[Opening The input section]
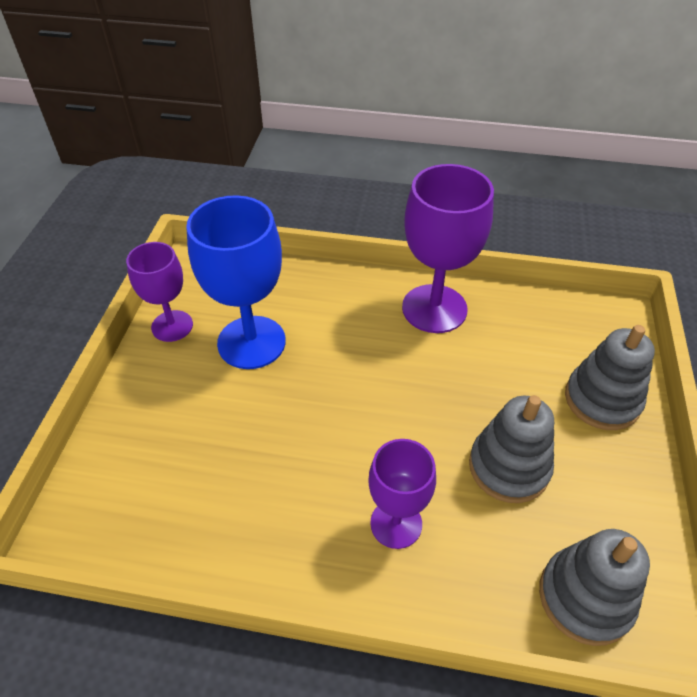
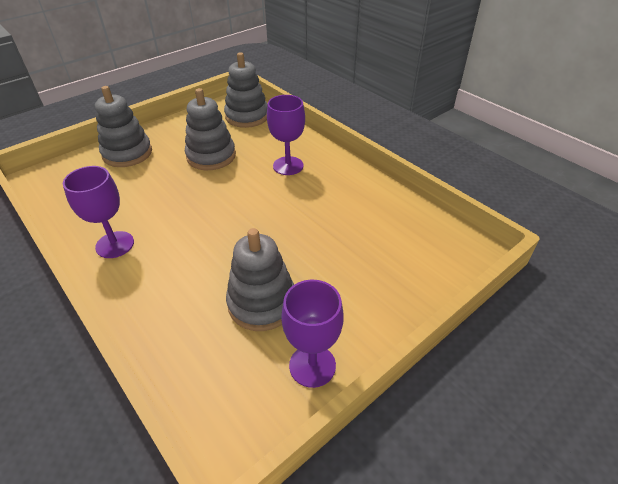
camera: 140 degrees left, 5 degrees down
(251, 342) = (262, 303): blue goblet -> grey stacking toy
(434, 308) = (115, 244): purple goblet -> purple goblet, size x0.62

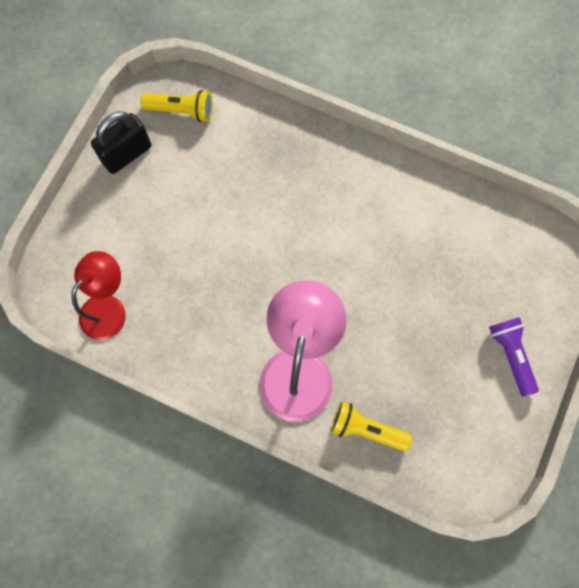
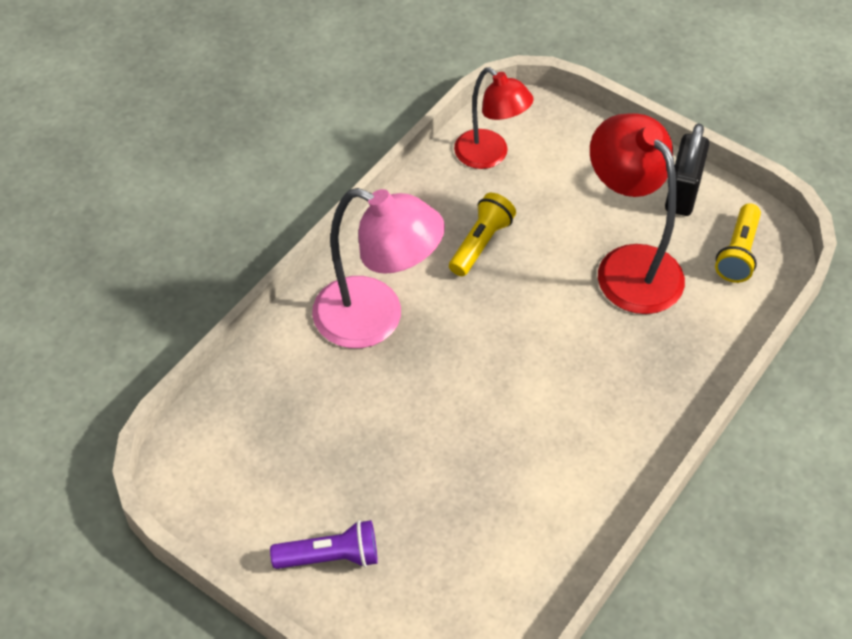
camera: 100 degrees right, 20 degrees down
(127, 154) = (682, 193): black padlock -> black padlock turned 45 degrees clockwise
(208, 186) = (628, 265): none -> red lamp
(366, 429) = (283, 373): yellow flashlight -> yellow flashlight (480, 243)

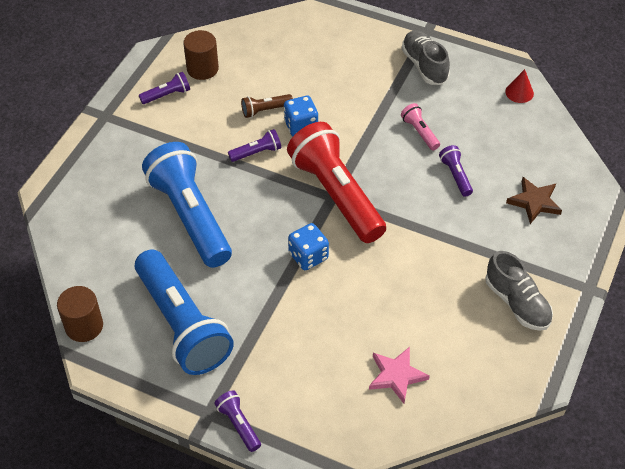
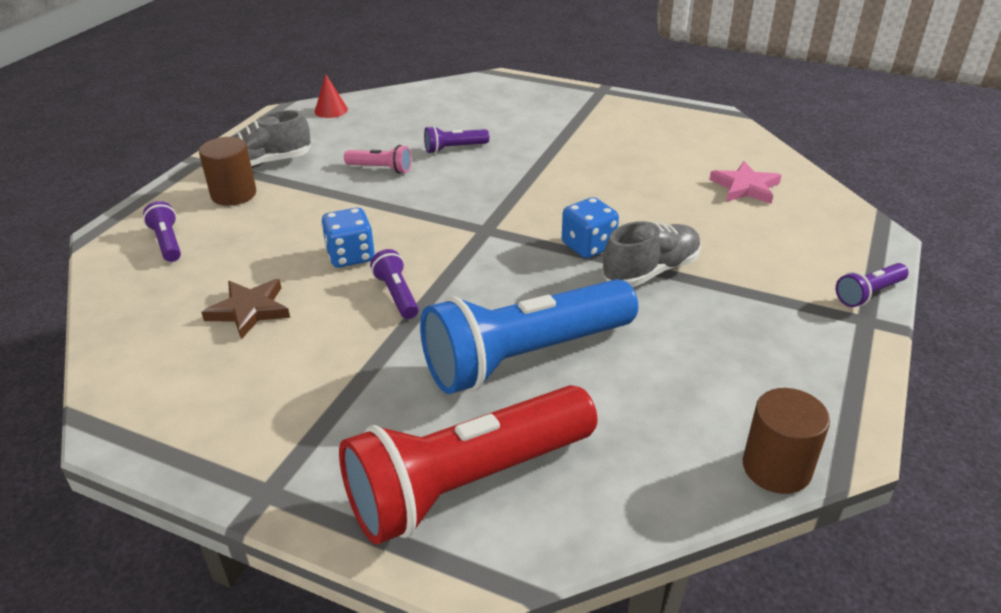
camera: 90 degrees left, 15 degrees down
(167, 95) = (237, 403): purple flashlight -> purple flashlight (167, 242)
(183, 324) = (733, 352): blue flashlight -> none
(202, 69) = (186, 362): brown cylinder -> brown cylinder (234, 194)
(265, 110) = (309, 289): brown flashlight -> none
(336, 194) = (482, 226): red flashlight -> red flashlight (467, 484)
(419, 132) = (381, 168): pink flashlight -> pink flashlight turned 135 degrees counterclockwise
(517, 303) = (628, 122): grey shoe -> grey shoe (651, 271)
(534, 202) = (494, 109): brown star -> brown star (249, 310)

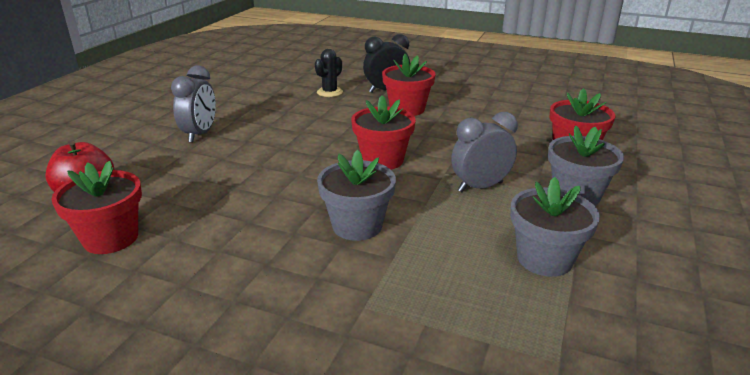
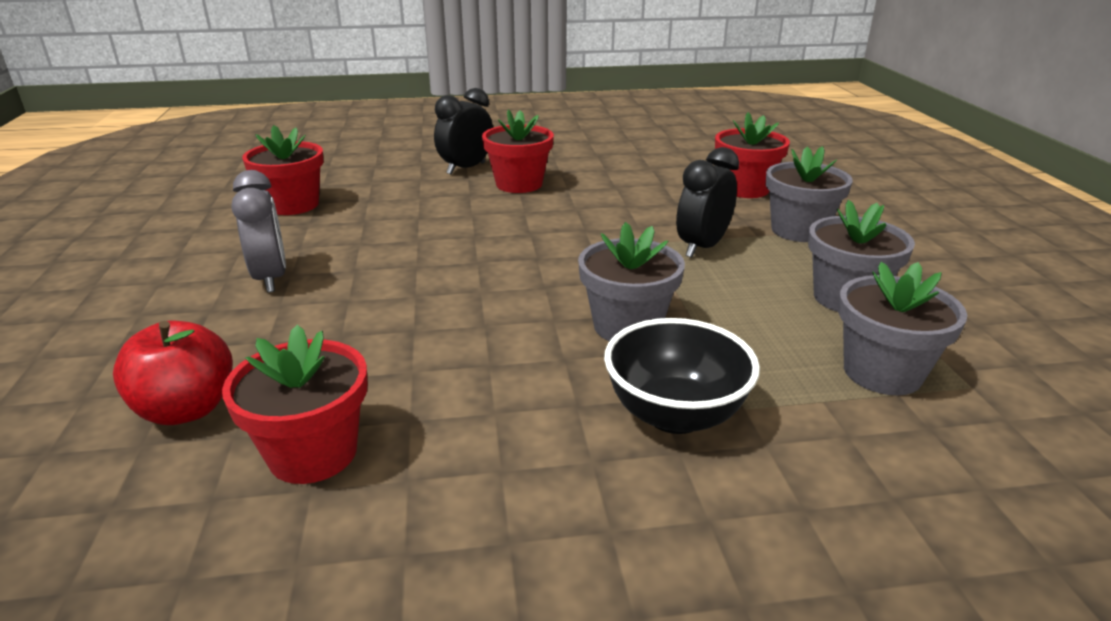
camera: 30 degrees left, 0 degrees up
(314, 293) = (675, 414): none -> black bowl
(329, 92) = (395, 185): black cactus -> none
(382, 160) = (563, 247): red flower pot -> red flower pot (293, 205)
(480, 187) = (702, 247): grey clock -> black clock
(497, 323) = (882, 372): none -> grey flower pot

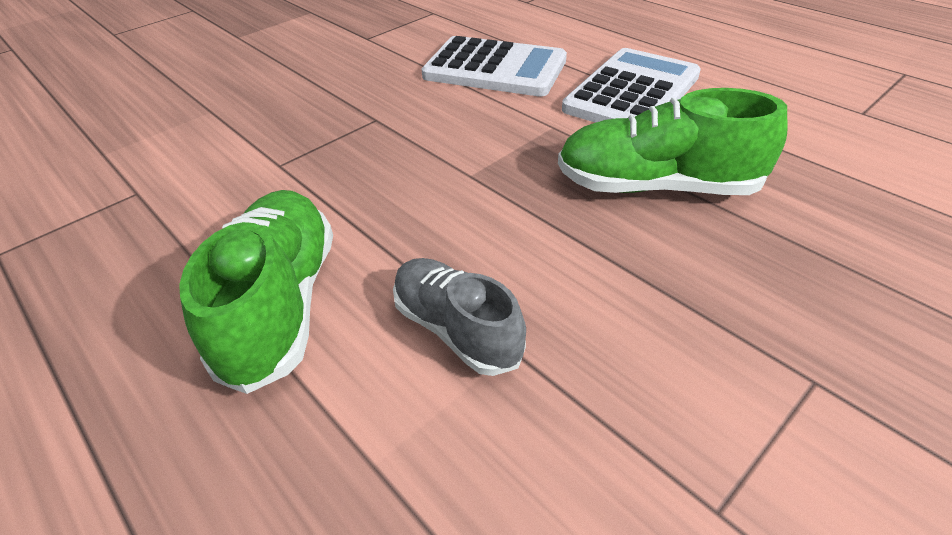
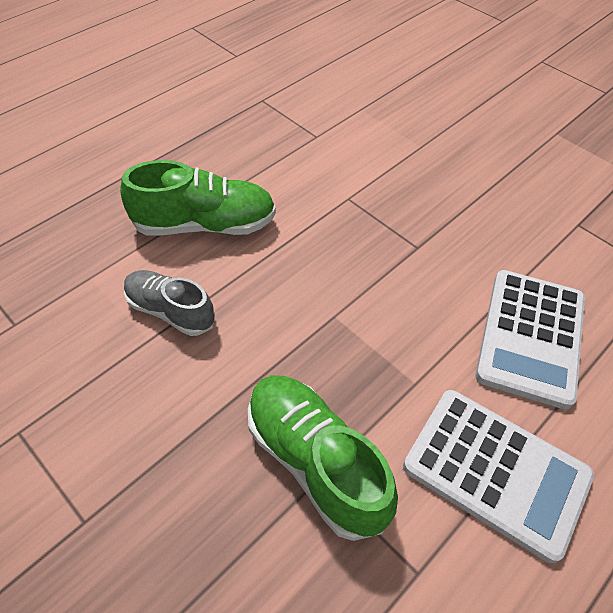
camera: 85 degrees right, 10 degrees up
(456, 329) = (170, 311): grey shoe -> grey shoe turned 105 degrees counterclockwise
(656, 186) = (315, 461): green shoe -> green shoe turned 45 degrees counterclockwise

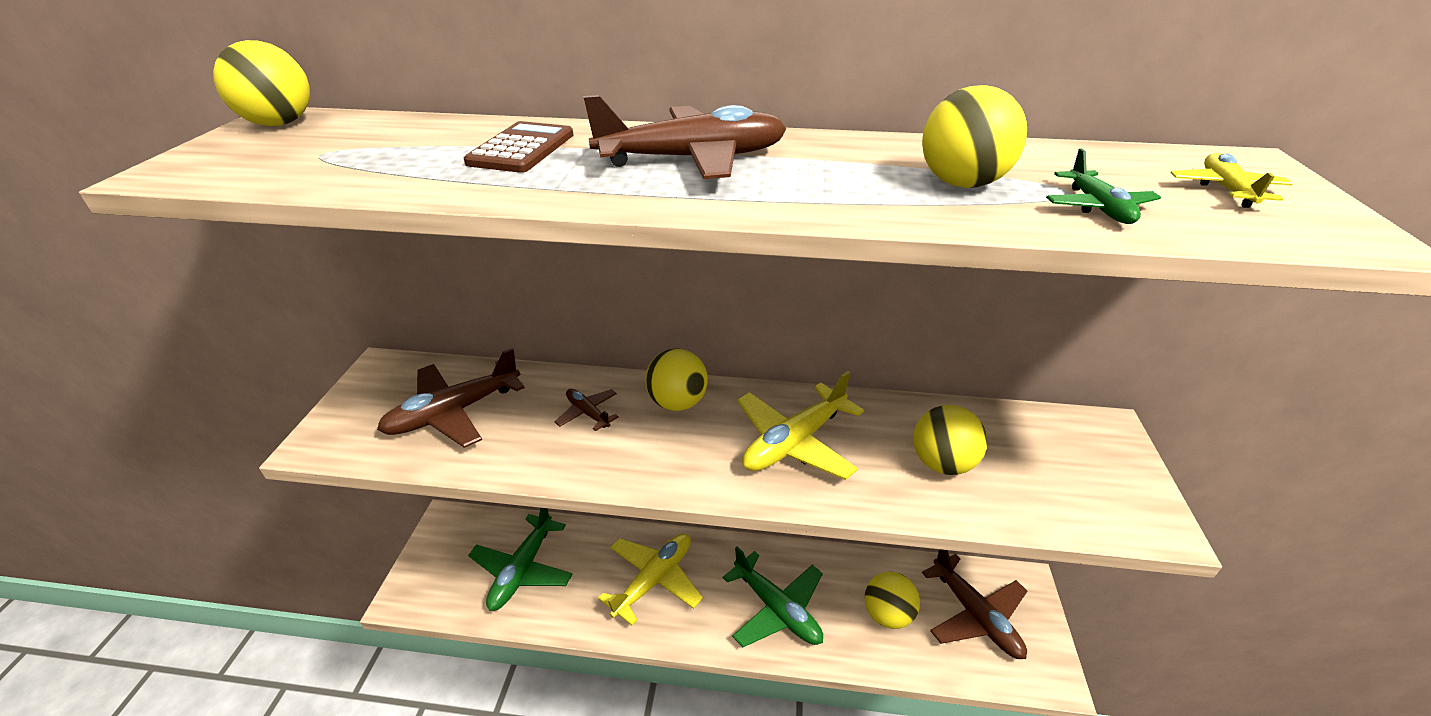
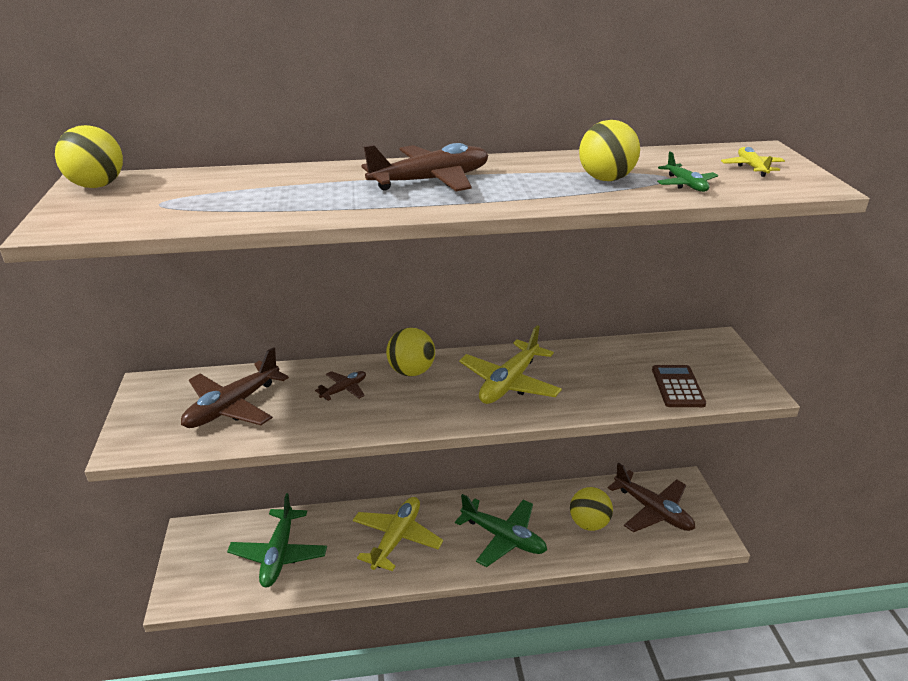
camera: 15 degrees left, 5 degrees down
(522, 149) = (307, 185): brown calculator -> brown calculator (677, 387)
(588, 413) = (344, 389): brown plane -> brown plane turned 105 degrees clockwise
(941, 463) = (615, 379): yellow ball -> none

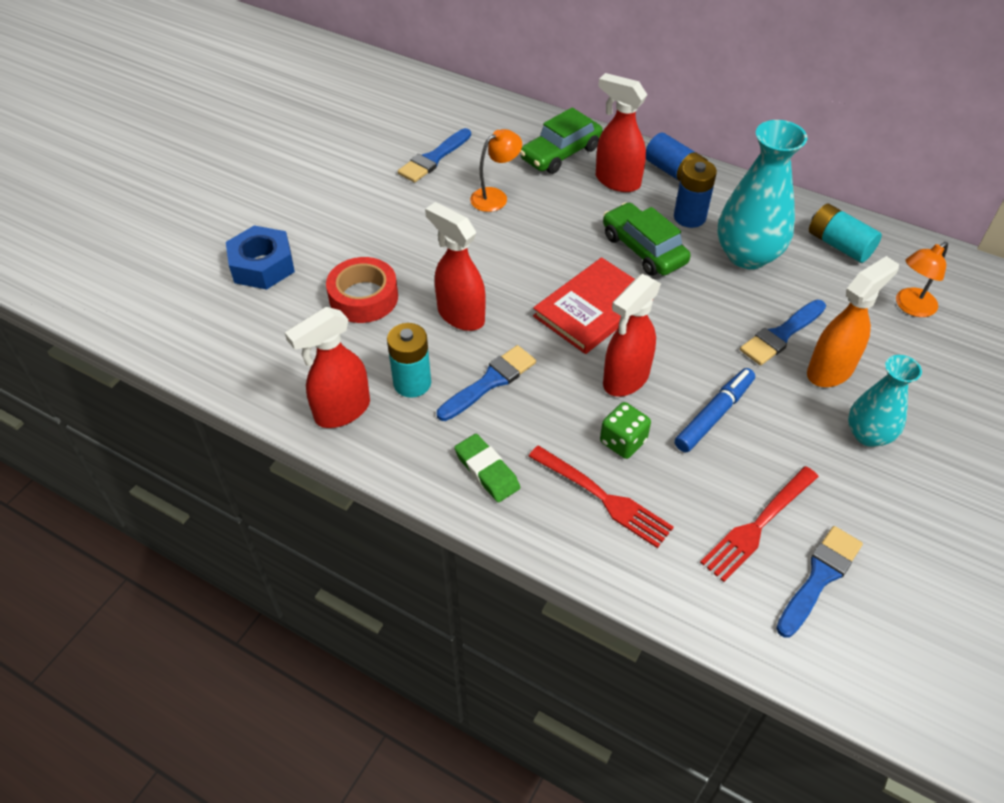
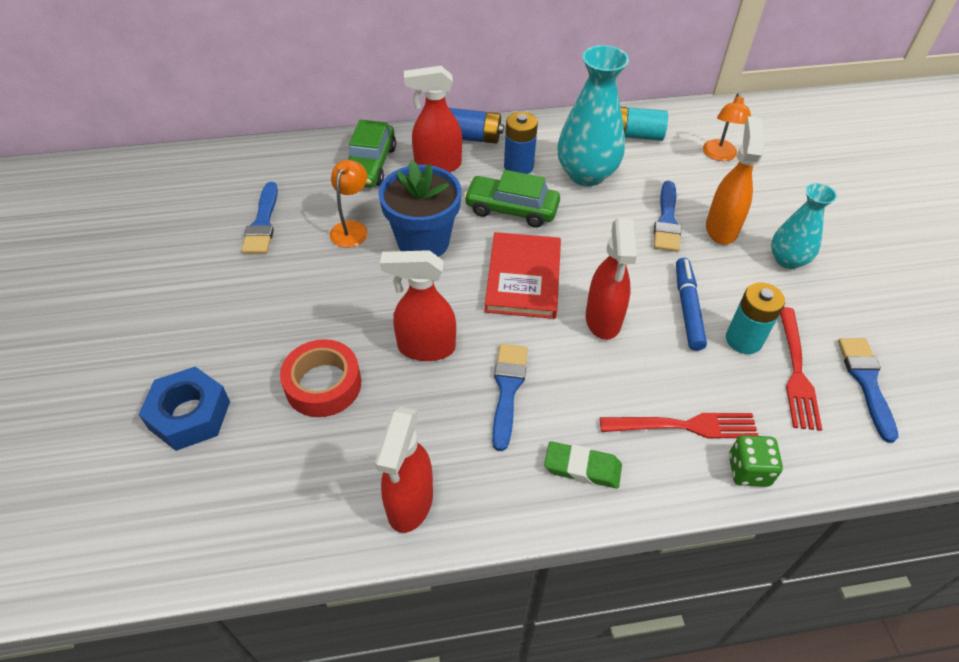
camera: 40 degrees left, 0 degrees up
(412, 383) = (445, 434): turquoise battery -> turquoise battery (743, 340)
(541, 236) = (423, 242): none -> blue flower pot
(623, 441) = (651, 371): green dice -> green dice (748, 470)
[Closing The input section]
> **Work to be completed**: Return an exact copy of the data above, apart from any pictures.

> **Finished exercise**:
camera: 140 degrees left, 5 degrees down
(251, 342) = (262, 303): blue goblet -> grey stacking toy
(434, 308) = (115, 244): purple goblet -> purple goblet, size x0.62

camera: 100 degrees right, 20 degrees down
(127, 154) = (682, 193): black padlock -> black padlock turned 45 degrees clockwise
(208, 186) = (628, 265): none -> red lamp
(366, 429) = (283, 373): yellow flashlight -> yellow flashlight (480, 243)

camera: 90 degrees left, 15 degrees down
(167, 95) = (237, 403): purple flashlight -> purple flashlight (167, 242)
(183, 324) = (733, 352): blue flashlight -> none
(202, 69) = (186, 362): brown cylinder -> brown cylinder (234, 194)
(265, 110) = (309, 289): brown flashlight -> none
(336, 194) = (482, 226): red flashlight -> red flashlight (467, 484)
(419, 132) = (381, 168): pink flashlight -> pink flashlight turned 135 degrees counterclockwise
(517, 303) = (628, 122): grey shoe -> grey shoe (651, 271)
(534, 202) = (494, 109): brown star -> brown star (249, 310)

camera: 30 degrees left, 0 degrees up
(314, 293) = (675, 414): none -> black bowl
(329, 92) = (395, 185): black cactus -> none
(382, 160) = (563, 247): red flower pot -> red flower pot (293, 205)
(480, 187) = (702, 247): grey clock -> black clock
(497, 323) = (882, 372): none -> grey flower pot

camera: 85 degrees right, 10 degrees up
(456, 329) = (170, 311): grey shoe -> grey shoe turned 105 degrees counterclockwise
(656, 186) = (315, 461): green shoe -> green shoe turned 45 degrees counterclockwise

camera: 15 degrees left, 5 degrees down
(522, 149) = (307, 185): brown calculator -> brown calculator (677, 387)
(588, 413) = (344, 389): brown plane -> brown plane turned 105 degrees clockwise
(941, 463) = (615, 379): yellow ball -> none

camera: 40 degrees left, 0 degrees up
(412, 383) = (445, 434): turquoise battery -> turquoise battery (743, 340)
(541, 236) = (423, 242): none -> blue flower pot
(623, 441) = (651, 371): green dice -> green dice (748, 470)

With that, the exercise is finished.